### Exercise description
Return exactly those lines of the material below that fall between the line holding "(339, 698) = (104, 446): white" and the line holding "(761, 557) = (430, 458): yellow", inclusive.

### Task input

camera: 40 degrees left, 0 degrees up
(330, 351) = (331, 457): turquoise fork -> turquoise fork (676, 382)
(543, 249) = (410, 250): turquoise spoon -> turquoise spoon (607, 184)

---

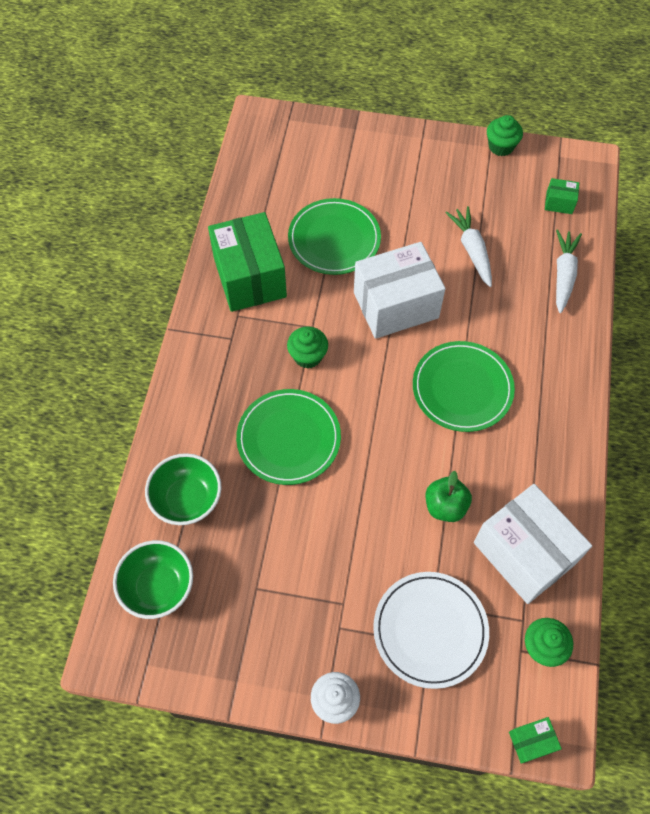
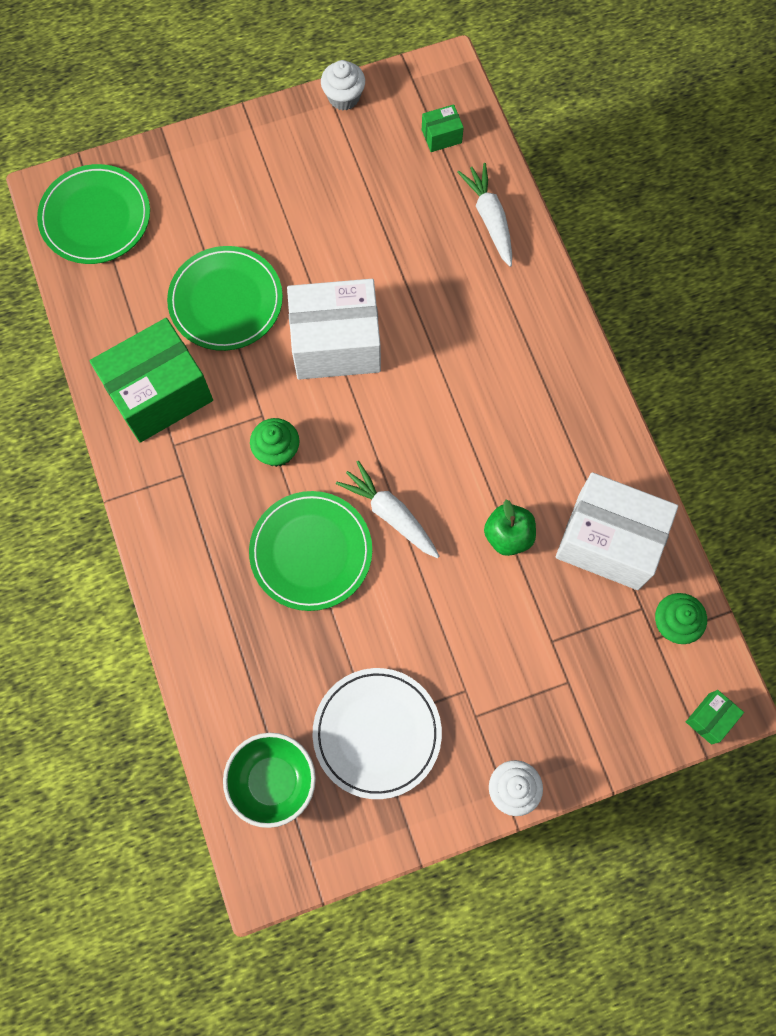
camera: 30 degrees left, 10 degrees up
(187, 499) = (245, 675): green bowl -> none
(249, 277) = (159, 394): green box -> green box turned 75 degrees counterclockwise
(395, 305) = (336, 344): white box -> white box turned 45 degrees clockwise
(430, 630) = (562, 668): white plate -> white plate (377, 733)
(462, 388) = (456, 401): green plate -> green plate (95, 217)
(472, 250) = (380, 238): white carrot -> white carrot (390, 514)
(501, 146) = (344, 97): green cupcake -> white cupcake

==

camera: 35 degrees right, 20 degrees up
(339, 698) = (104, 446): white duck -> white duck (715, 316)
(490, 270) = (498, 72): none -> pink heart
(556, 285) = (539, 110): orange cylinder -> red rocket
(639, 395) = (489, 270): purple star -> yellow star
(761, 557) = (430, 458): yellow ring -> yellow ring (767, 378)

### Answer below
(339, 698) = (104, 446): white duck -> white duck (715, 316)
(490, 270) = (498, 72): none -> pink heart
(556, 285) = (539, 110): orange cylinder -> red rocket
(639, 395) = (489, 270): purple star -> yellow star
(761, 557) = (430, 458): yellow ring -> yellow ring (767, 378)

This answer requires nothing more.